▶ [BRIEF]: Scan the entries below and state how many lines contain "white". No other output.

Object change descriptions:

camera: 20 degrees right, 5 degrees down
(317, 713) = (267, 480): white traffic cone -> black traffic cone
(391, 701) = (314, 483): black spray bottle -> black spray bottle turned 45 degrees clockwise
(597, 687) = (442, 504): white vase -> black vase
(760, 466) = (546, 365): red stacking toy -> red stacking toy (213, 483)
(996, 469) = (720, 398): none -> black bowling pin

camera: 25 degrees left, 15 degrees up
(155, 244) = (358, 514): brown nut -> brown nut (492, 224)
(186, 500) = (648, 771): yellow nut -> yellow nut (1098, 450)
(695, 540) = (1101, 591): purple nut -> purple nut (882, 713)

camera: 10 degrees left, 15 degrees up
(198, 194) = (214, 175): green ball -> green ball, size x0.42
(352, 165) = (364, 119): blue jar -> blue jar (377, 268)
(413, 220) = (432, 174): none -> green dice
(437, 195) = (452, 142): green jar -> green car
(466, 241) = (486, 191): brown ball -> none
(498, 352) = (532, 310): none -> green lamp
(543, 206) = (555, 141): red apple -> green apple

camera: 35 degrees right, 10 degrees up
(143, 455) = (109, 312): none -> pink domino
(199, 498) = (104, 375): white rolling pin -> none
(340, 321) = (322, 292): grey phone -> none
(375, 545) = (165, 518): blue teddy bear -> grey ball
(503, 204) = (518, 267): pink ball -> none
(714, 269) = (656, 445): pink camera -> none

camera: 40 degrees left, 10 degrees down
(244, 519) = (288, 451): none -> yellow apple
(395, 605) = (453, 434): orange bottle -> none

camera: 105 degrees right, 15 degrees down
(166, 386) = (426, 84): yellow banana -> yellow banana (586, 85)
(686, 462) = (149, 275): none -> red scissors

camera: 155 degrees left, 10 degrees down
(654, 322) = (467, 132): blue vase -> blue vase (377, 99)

▶ [SOLVED EXERCISE]: 3